▸ **What you need to do**: Beneath this line are entries. Copy the range from the line with "JP1 pin 2: GND -> G4" to the line with "U2: NOT (in", ends included, exactly; leave pictures out.

- - - -

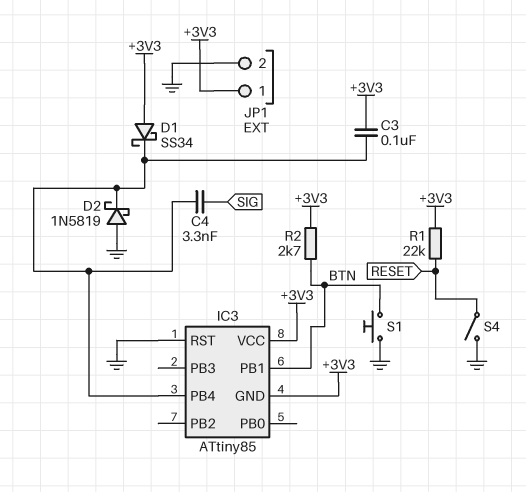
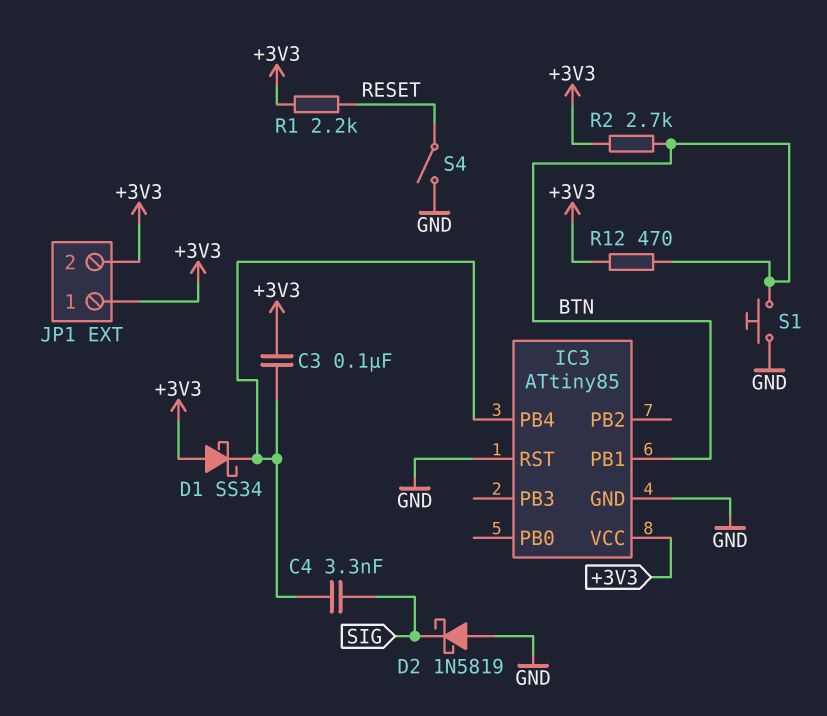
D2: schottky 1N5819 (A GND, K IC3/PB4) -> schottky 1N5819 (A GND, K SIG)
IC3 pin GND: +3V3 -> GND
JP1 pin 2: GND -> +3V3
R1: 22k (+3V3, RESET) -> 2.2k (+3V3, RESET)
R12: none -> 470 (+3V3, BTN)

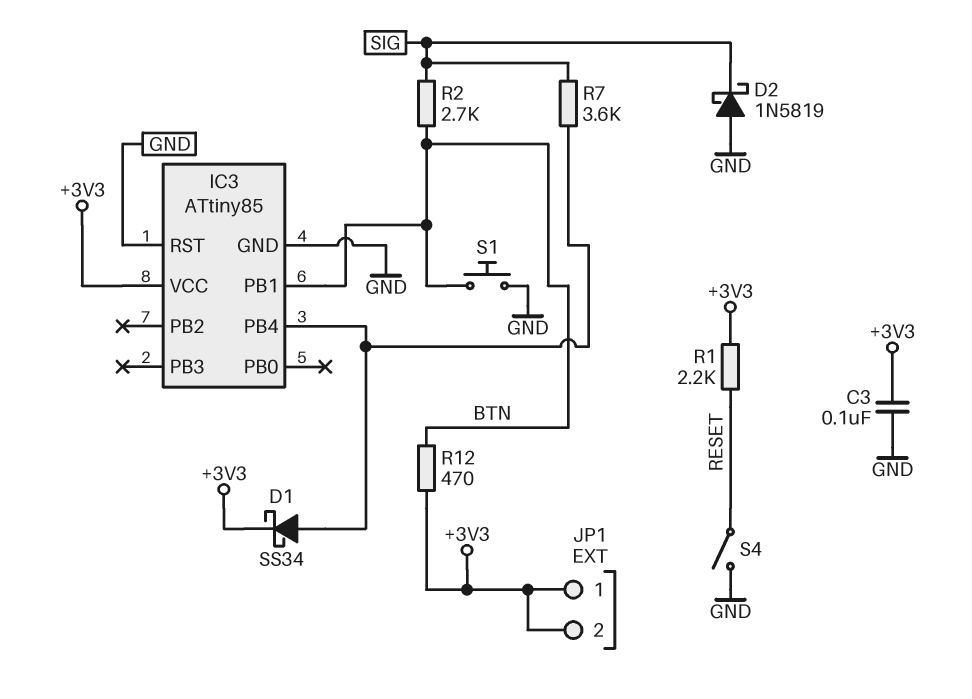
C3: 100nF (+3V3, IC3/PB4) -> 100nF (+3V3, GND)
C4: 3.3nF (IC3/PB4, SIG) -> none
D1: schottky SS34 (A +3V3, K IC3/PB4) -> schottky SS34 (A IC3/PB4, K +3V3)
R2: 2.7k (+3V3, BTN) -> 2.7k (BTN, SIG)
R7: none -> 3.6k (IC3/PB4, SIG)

- - - -

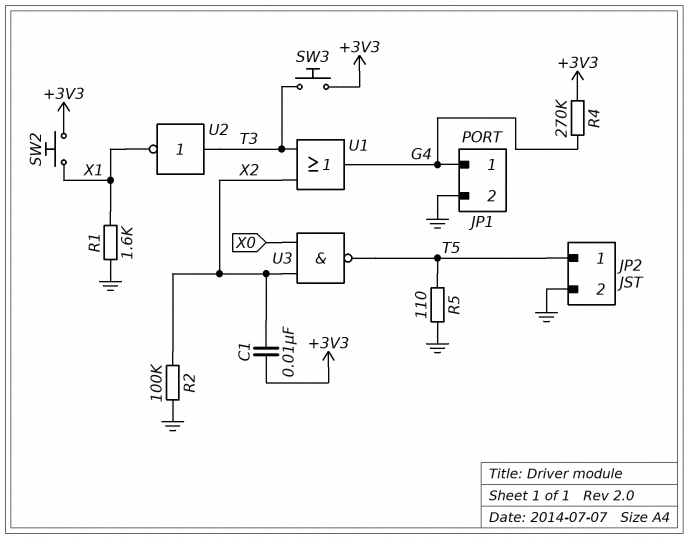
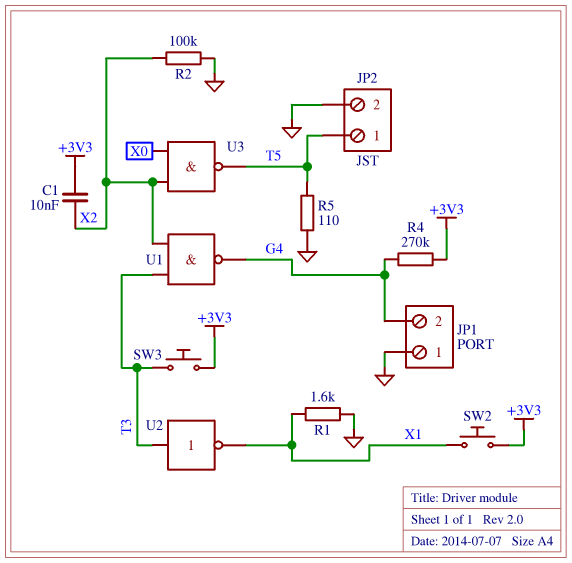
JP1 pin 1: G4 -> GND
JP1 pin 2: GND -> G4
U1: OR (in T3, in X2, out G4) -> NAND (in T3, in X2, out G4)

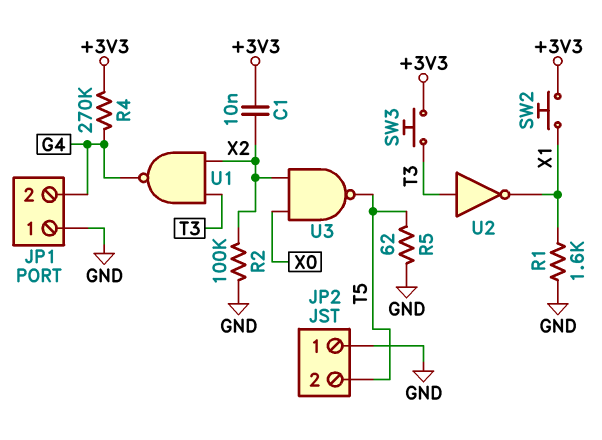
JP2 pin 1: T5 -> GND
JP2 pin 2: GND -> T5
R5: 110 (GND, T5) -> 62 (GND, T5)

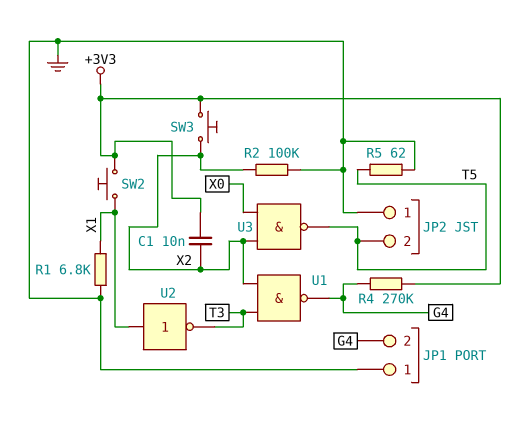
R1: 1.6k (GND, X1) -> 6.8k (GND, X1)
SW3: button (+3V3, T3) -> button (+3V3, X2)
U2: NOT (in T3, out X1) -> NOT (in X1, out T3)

- - - -

▸ **Solution below**:
JP1 pin 2: GND -> G4
U1: OR (in T3, in X2, out G4) -> NAND (in T3, in X2, out G4)

JP2 pin 1: T5 -> GND
JP2 pin 2: GND -> T5
R5: 110 (GND, T5) -> 62 (GND, T5)

R1: 1.6k (GND, X1) -> 6.8k (GND, X1)
SW3: button (+3V3, T3) -> button (+3V3, X2)
U2: NOT (in T3, out X1) -> NOT (in X1, out T3)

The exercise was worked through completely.